A faithful transcription of all the records is required.

--- Available data Enclosed Below ---

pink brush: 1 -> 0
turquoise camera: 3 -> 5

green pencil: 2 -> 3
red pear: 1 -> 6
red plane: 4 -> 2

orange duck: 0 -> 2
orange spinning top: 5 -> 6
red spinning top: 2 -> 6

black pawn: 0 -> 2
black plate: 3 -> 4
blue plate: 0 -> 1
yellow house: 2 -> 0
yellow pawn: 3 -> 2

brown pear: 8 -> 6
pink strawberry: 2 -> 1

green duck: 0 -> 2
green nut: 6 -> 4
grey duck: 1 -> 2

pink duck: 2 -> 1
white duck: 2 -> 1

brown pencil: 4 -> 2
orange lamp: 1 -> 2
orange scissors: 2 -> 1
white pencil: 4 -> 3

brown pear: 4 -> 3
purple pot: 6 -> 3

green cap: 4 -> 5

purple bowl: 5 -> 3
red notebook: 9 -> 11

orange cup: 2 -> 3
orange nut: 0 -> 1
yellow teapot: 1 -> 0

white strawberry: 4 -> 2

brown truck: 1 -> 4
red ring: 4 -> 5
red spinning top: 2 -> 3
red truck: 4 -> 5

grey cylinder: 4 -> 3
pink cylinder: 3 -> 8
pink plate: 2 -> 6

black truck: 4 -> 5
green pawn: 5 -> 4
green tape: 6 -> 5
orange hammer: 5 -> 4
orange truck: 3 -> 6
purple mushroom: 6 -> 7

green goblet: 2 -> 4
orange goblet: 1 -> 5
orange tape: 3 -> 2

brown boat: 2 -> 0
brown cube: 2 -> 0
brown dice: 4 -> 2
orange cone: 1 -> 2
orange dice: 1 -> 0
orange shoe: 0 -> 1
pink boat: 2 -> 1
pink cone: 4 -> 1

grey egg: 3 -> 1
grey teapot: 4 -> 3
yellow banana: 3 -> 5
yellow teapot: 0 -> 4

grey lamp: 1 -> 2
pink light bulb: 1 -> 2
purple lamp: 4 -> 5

--- End of Enclosed Available data ---

[Exercise result]
pink brush: 1 -> 0
turquoise camera: 3 -> 5

green pencil: 2 -> 3
red pear: 1 -> 6
red plane: 4 -> 2

orange duck: 0 -> 2
orange spinning top: 5 -> 6
red spinning top: 2 -> 6

black pawn: 0 -> 2
black plate: 3 -> 4
blue plate: 0 -> 1
yellow house: 2 -> 0
yellow pawn: 3 -> 2

brown pear: 8 -> 6
pink strawberry: 2 -> 1

green duck: 0 -> 2
green nut: 6 -> 4
grey duck: 1 -> 2

pink duck: 2 -> 1
white duck: 2 -> 1

brown pencil: 4 -> 2
orange lamp: 1 -> 2
orange scissors: 2 -> 1
white pencil: 4 -> 3

brown pear: 4 -> 3
purple pot: 6 -> 3

green cap: 4 -> 5

purple bowl: 5 -> 3
red notebook: 9 -> 11

orange cup: 2 -> 3
orange nut: 0 -> 1
yellow teapot: 1 -> 0

white strawberry: 4 -> 2

brown truck: 1 -> 4
red ring: 4 -> 5
red spinning top: 2 -> 3
red truck: 4 -> 5

grey cylinder: 4 -> 3
pink cylinder: 3 -> 8
pink plate: 2 -> 6

black truck: 4 -> 5
green pawn: 5 -> 4
green tape: 6 -> 5
orange hammer: 5 -> 4
orange truck: 3 -> 6
purple mushroom: 6 -> 7

green goblet: 2 -> 4
orange goblet: 1 -> 5
orange tape: 3 -> 2

brown boat: 2 -> 0
brown cube: 2 -> 0
brown dice: 4 -> 2
orange cone: 1 -> 2
orange dice: 1 -> 0
orange shoe: 0 -> 1
pink boat: 2 -> 1
pink cone: 4 -> 1

grey egg: 3 -> 1
grey teapot: 4 -> 3
yellow banana: 3 -> 5
yellow teapot: 0 -> 4

grey lamp: 1 -> 2
pink light bulb: 1 -> 2
purple lamp: 4 -> 5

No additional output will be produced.